##### Provided records
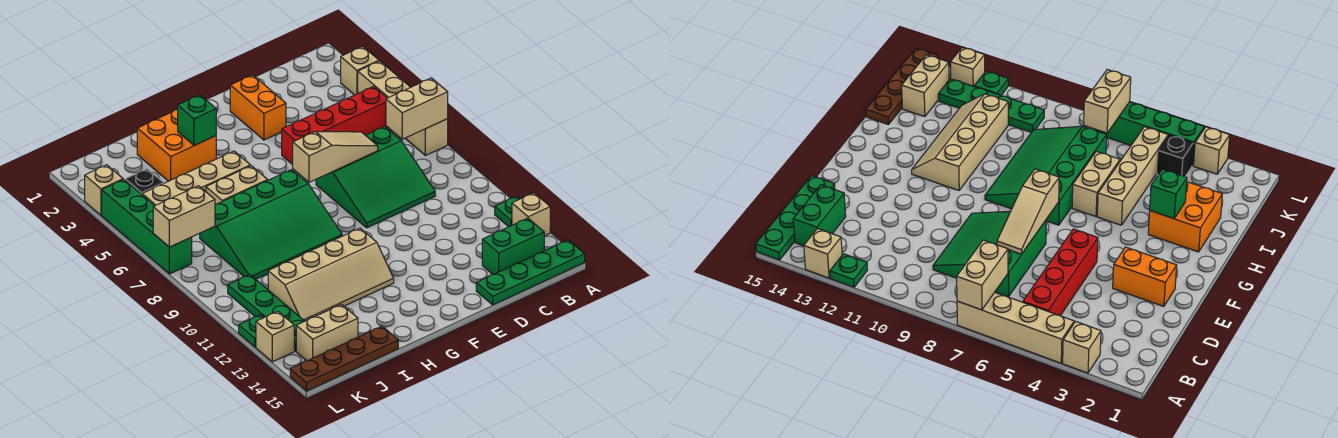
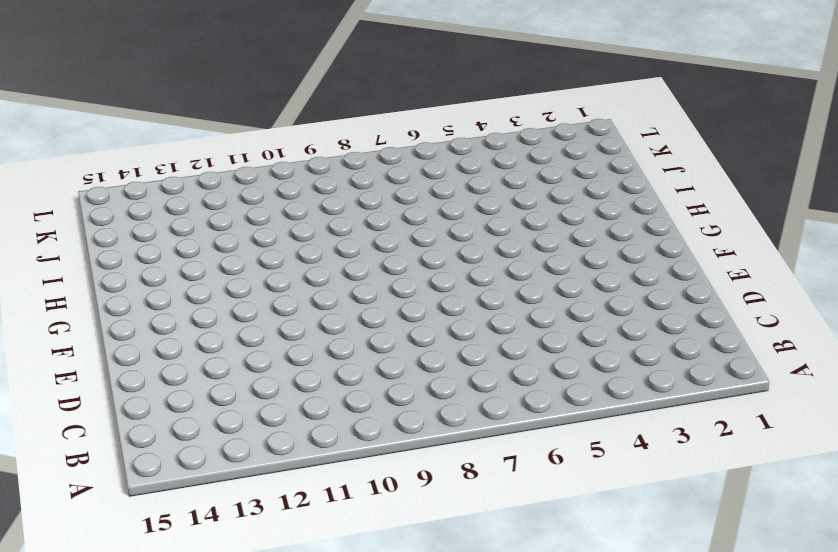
none -> tan brick A3 level 1
none -> tan brick A4:A7 level 1
none -> green plate A12 level 1

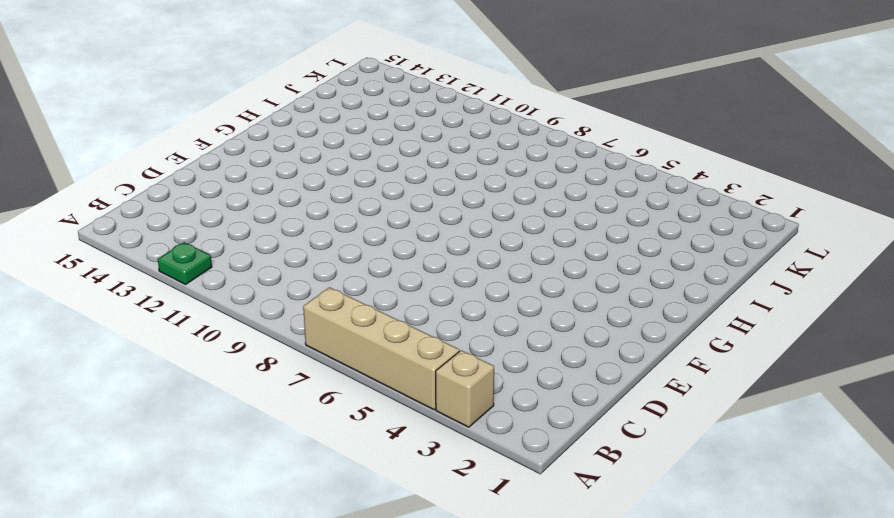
none -> tan brick A13 level 1
none -> green plate A15:D15 level 1
none -> red brick B5:E5 level 1

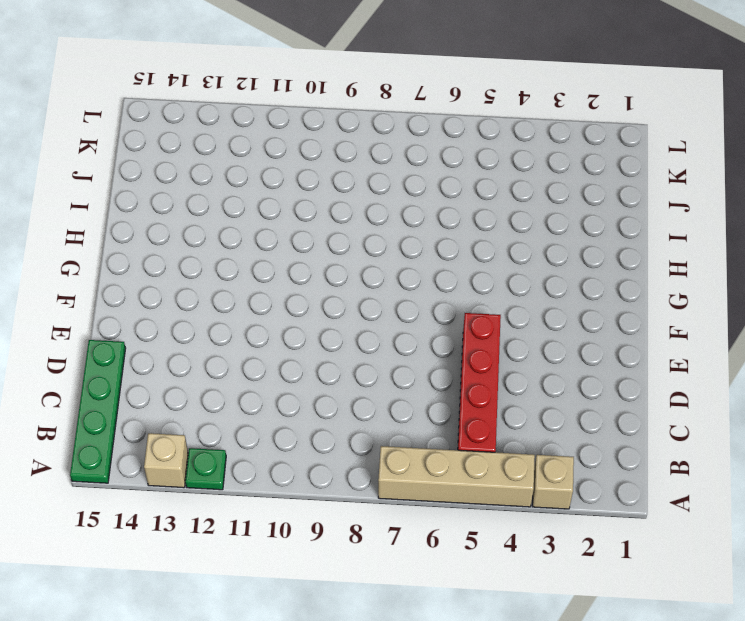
none -> green brick B14:C14 level 1
none -> green slope C7:E9 level 1 top 7
none -> orange brick E2:E3 level 1

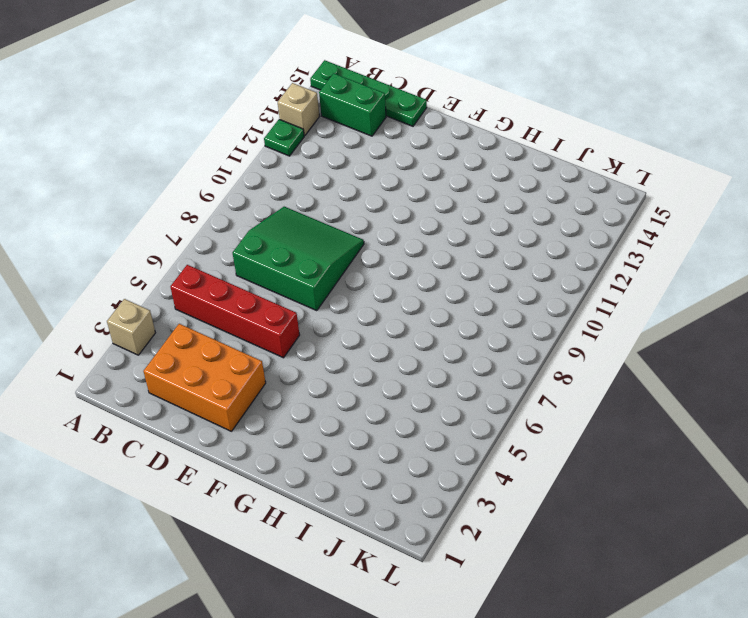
orange brick C2:E3 level 1 -> orange brick E2:E3 level 1
none -> tan brick A4:A7 level 1
none -> green slope G7:J9 level 1 top 7
none -> tan slope G11:J12 level 1 top 11

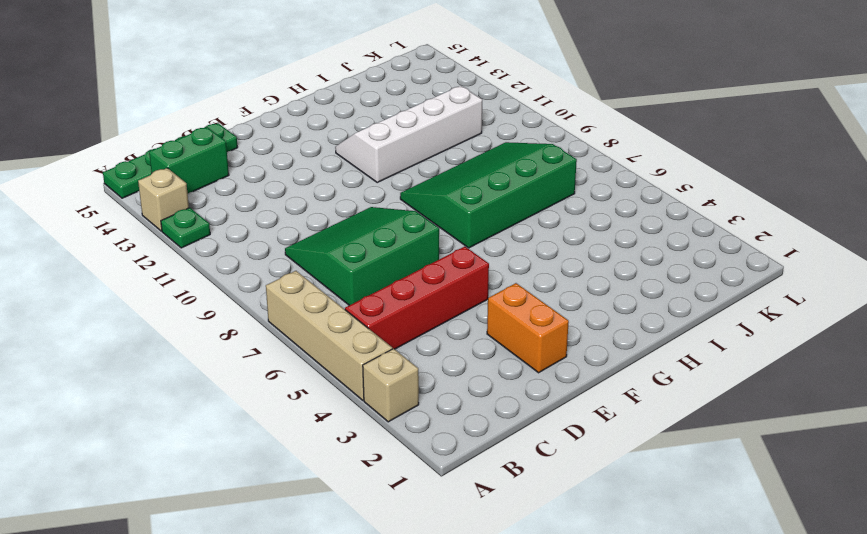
white slope G11:J12 level 1 top 11 -> tan slope G11:J12 level 1 top 11
none -> orange brick H2:I3 level 1
none -> tan brick H5:K5 level 1
none -> tan brick H6:I6 level 1

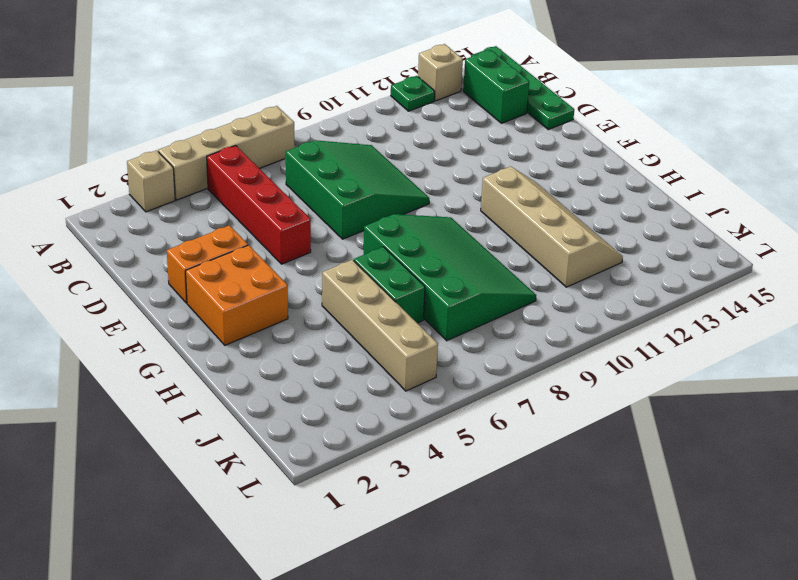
orange brick F2:G3 level 1 -> orange brick H2:I3 level 1
green brick H6:I6 level 1 -> tan brick H6:I6 level 1
none -> brown plate I15:L15 level 1
none -> tan brick J14:K14 level 1
none -> black brick K4 level 1

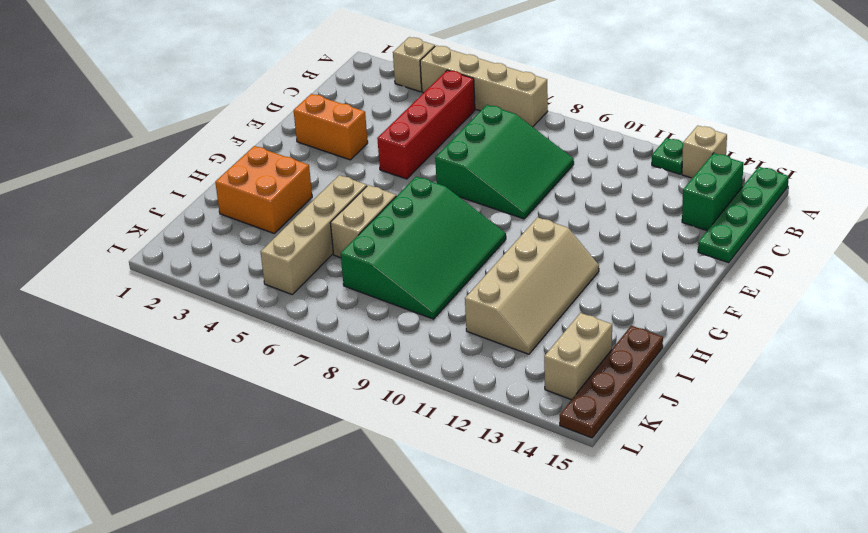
none -> black brick K4 level 1
none -> green plate K10:K13 level 1
none -> tan brick L3 level 1

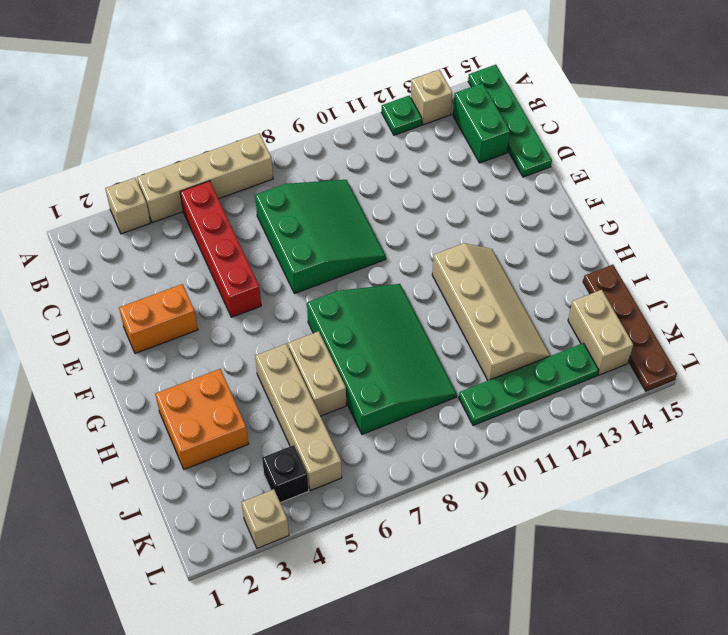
none -> green brick L4:L7 level 1
none -> green plate L12 level 1
none -> tan brick L13 level 1

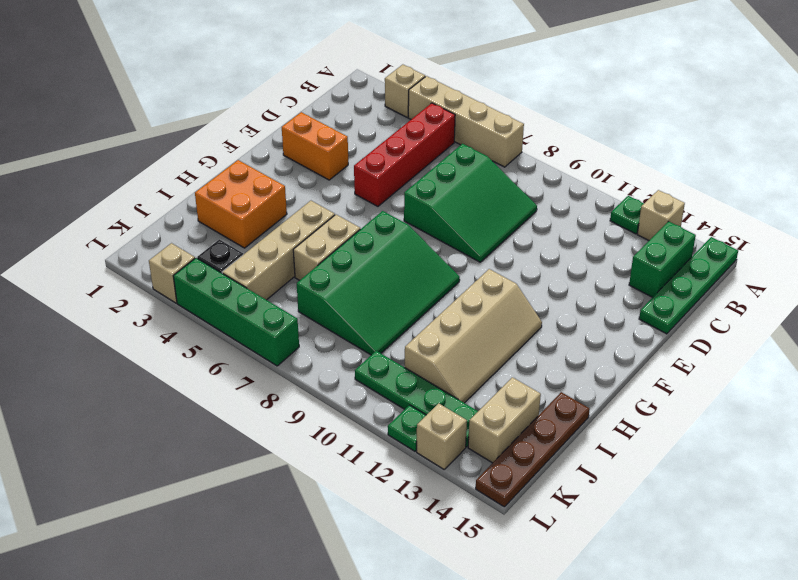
none -> tan brick A7:B7 level 2
none -> tan slope D7:F7 level 2 top F
none -> green brick H3 level 2

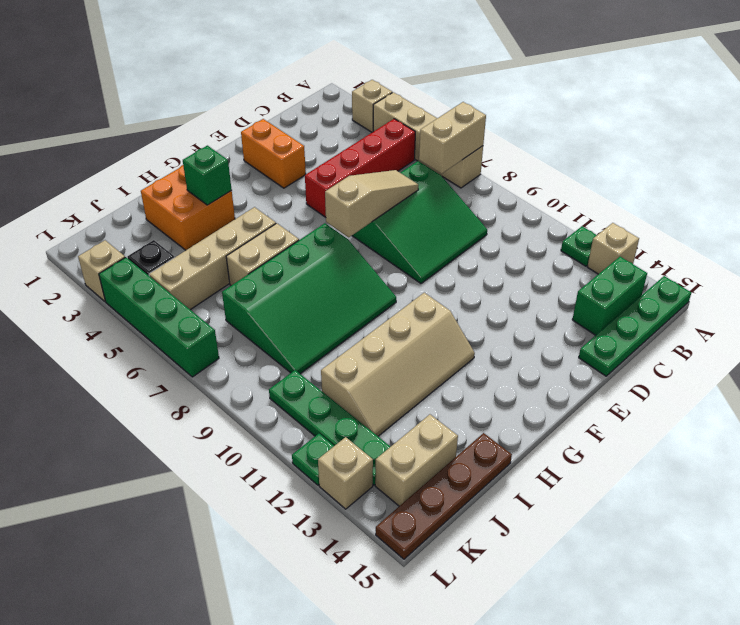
none -> tan brick K7:L7 level 2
##########
§ **Problem statement**: Show every line of the entries above where the word "orange" occurs.

§ **Answer area**:
none -> orange brick E2:E3 level 1
orange brick C2:E3 level 1 -> orange brick E2:E3 level 1
none -> orange brick H2:I3 level 1
orange brick F2:G3 level 1 -> orange brick H2:I3 level 1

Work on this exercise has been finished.